* **PROBLEM TO WORK ON**
Rewrite the lines starting at the one containing "I want to click on liquor" and ending at the one containing "This screenshot has height=540, width=960. I want", changing "free space" to "open area" and leaving everything else as it is.

[DATA]

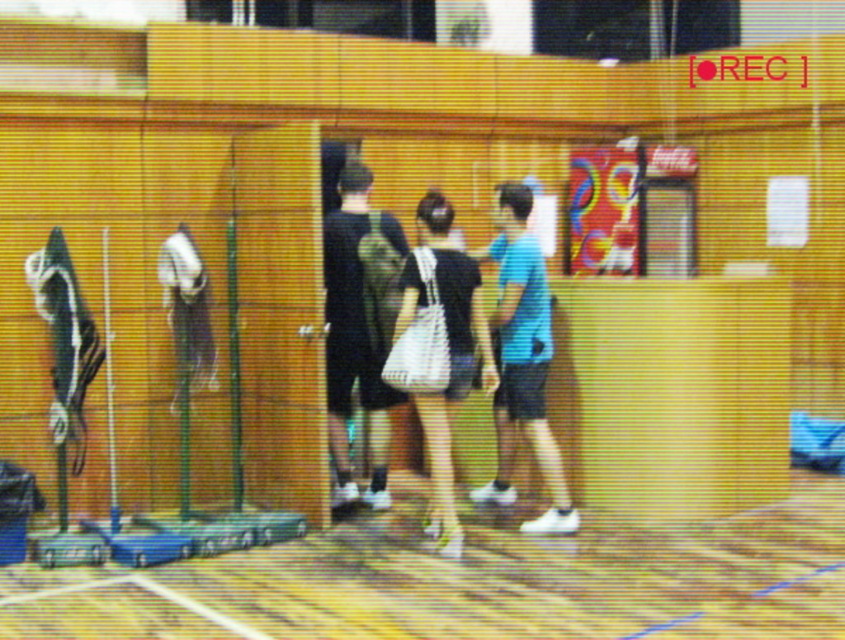
Can you confirm if yellow rubber court at center is thinner than blue matte shirt at center?

No.

Who is positioned more to the left, yellow rubber court at center or blue matte shirt at center?

yellow rubber court at center is more to the left.

Between point (609, 532) and point (548, 310), which one is positioned behind?

The point (548, 310) is more distant.

Identify the location of yellow rubber court at center. The width and height of the screenshot is (845, 640). (472, 582).

Between dark green fabric backpack at center and black matte bag at center, which one is positioned higher?

dark green fabric backpack at center is higher up.

Which is behind, point (350, 477) or point (470, 316)?

The point (350, 477) is more distant.

Is point (391, 300) farther from viewer compared to point (455, 554)?

That is True.

This screenshot has width=845, height=640. Identify the location of dark green fabric backpack at center. (360, 326).

Does yellow rubber court at center lie in front of black matte bag at center?

That is True.

Can you confirm if yellow rubber court at center is positioned to the left of black matte bag at center?

No, yellow rubber court at center is not to the left of black matte bag at center.

At what (x,y) coordinates should I click in order to perform the action: click on yellow rubber court at center. Please return your answer as a coordinate pair (x, y). The width and height of the screenshot is (845, 640). Looking at the image, I should click on 472,582.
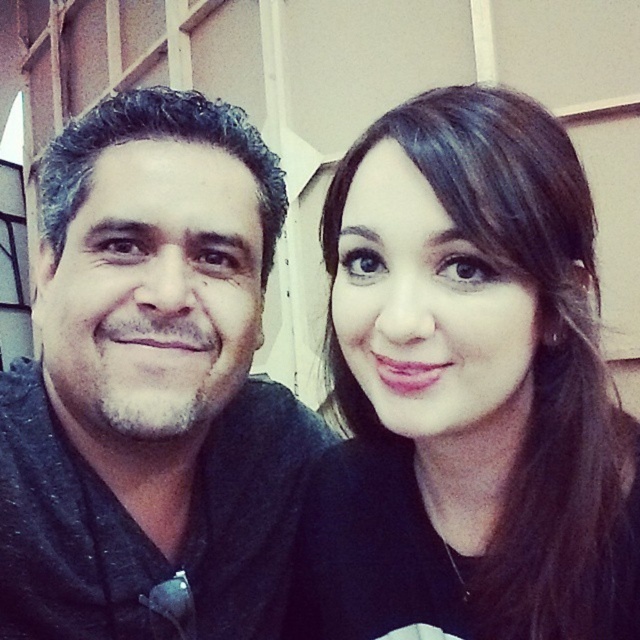
Is point (364, 636) positioned after point (132, 348)?

Yes, point (364, 636) is farther from viewer.

Find the location of a particular element. The width and height of the screenshot is (640, 640). black matte hair at upper right is located at coordinates (467, 392).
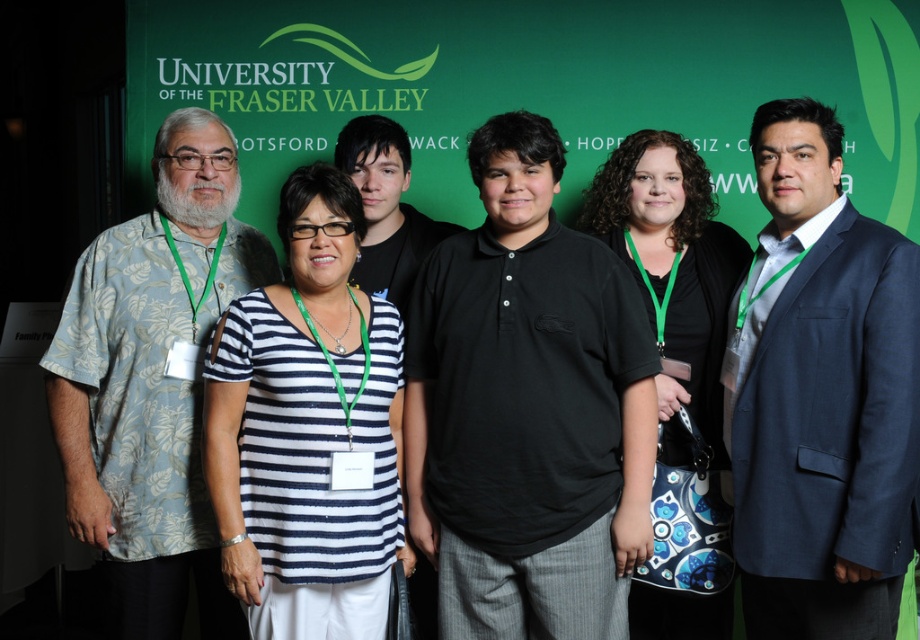
Is black cotton polo shirt at center closer to the viewer compared to navy blue suit at center?

That is False.

Who is more distant from viewer, (513, 378) or (880, 337)?

The point (513, 378) is more distant.

Between point (447, 477) and point (815, 108), which one is positioned in front?

Positioned in front is point (447, 477).

The width and height of the screenshot is (920, 640). What are the coordinates of `black cotton polo shirt at center` in the screenshot? It's located at (527, 408).

Between navy blue suit at center and light blue floral shirt at left, which one is positioned lower?

light blue floral shirt at left

Between navy blue suit at center and light blue floral shirt at left, which one appears on the right side from the viewer's perspective?

Positioned to the right is navy blue suit at center.

The image size is (920, 640). I want to click on navy blue suit at center, so click(820, 396).

At what (x,y) coordinates should I click in order to perform the action: click on navy blue suit at center. Please return your answer as a coordinate pair (x, y). Looking at the image, I should click on click(x=820, y=396).

Can you confirm if black cotton polo shirt at center is positioned above light blue floral shirt at left?

Correct, black cotton polo shirt at center is located above light blue floral shirt at left.

From the picture: Between black cotton polo shirt at center and light blue floral shirt at left, which one has more height?

With more height is light blue floral shirt at left.

Is point (627, 307) more distant than point (224, 180)?

No.

Where is `black cotton polo shirt at center`? The image size is (920, 640). black cotton polo shirt at center is located at coordinates (527, 408).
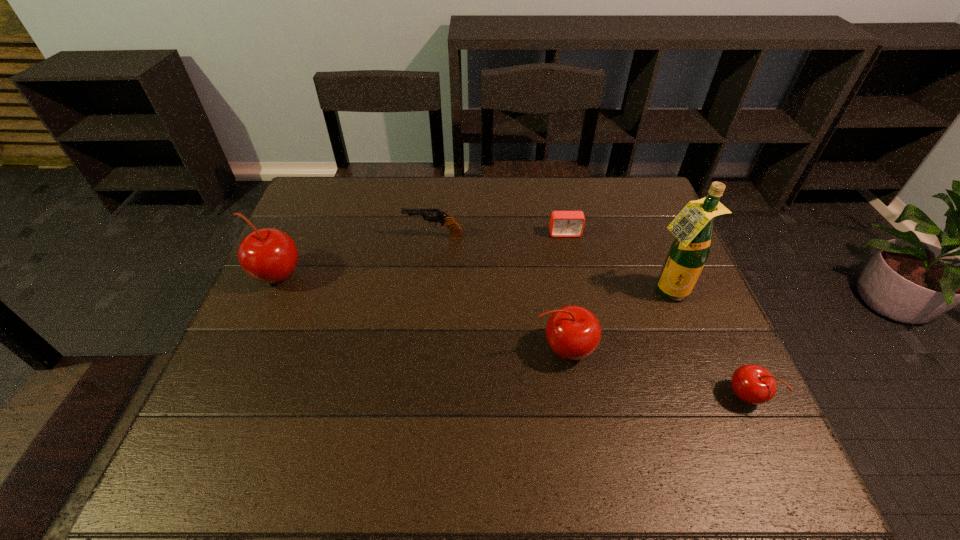
I want to click on liquor at the right edge, so click(x=693, y=227).

At what (x,y) coordinates should I click in order to perform the action: click on object that is at the near right corner. Please return your answer as a coordinate pair (x, y). Looking at the image, I should click on (753, 384).

This screenshot has height=540, width=960. I want to click on free space at the far edge, so [599, 188].

Locate an element on the screen. Image resolution: width=960 pixels, height=540 pixels. free location at the near edge is located at coordinates (498, 404).

The width and height of the screenshot is (960, 540). What are the coordinates of `vacant space at the left edge` in the screenshot? It's located at (279, 350).

This screenshot has height=540, width=960. In the image, there is a desktop. In order to click on free space at the right edge in this screenshot , I will do `click(664, 339)`.

I want to click on free space at the near left corner of the desktop, so click(x=210, y=415).

At what (x,y) coordinates should I click in order to perform the action: click on free location at the far right corner. Please return your answer as a coordinate pair (x, y). The image size is (960, 540). Looking at the image, I should click on (604, 179).

The height and width of the screenshot is (540, 960). I want to click on vacant point located between the leftmost object and the fifth object from right to left, so click(x=355, y=256).

Locate an element on the screen. empty space that is in between the alarm clock and the leftmost object is located at coordinates [x=420, y=255].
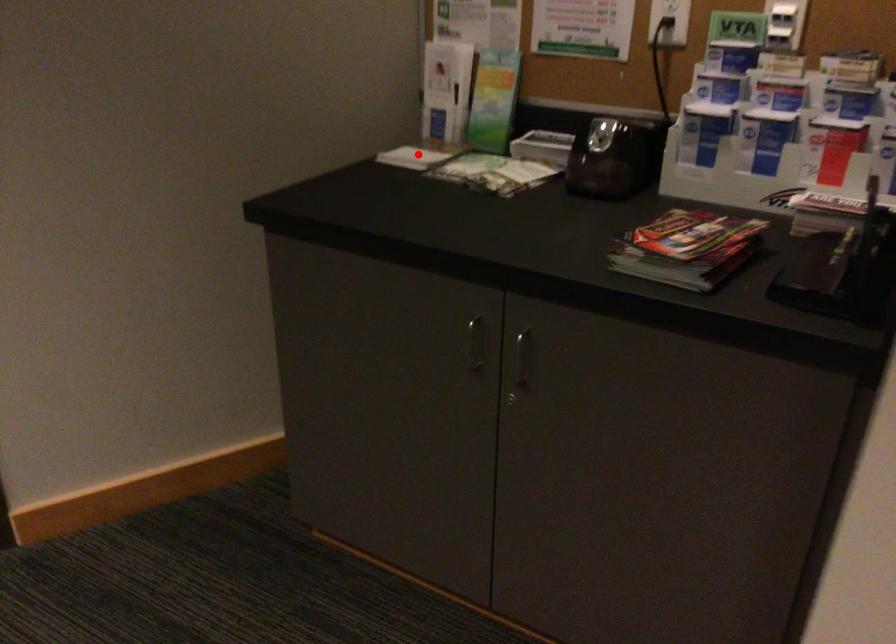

[/DATA]

* **EXPECTED ANSWER**
I want to click on liquor at the right edge, so click(x=693, y=227).

At what (x,y) coordinates should I click in order to perform the action: click on object that is at the near right corner. Please return your answer as a coordinate pair (x, y). Looking at the image, I should click on (753, 384).

This screenshot has height=540, width=960. I want to click on open area at the far edge, so [599, 188].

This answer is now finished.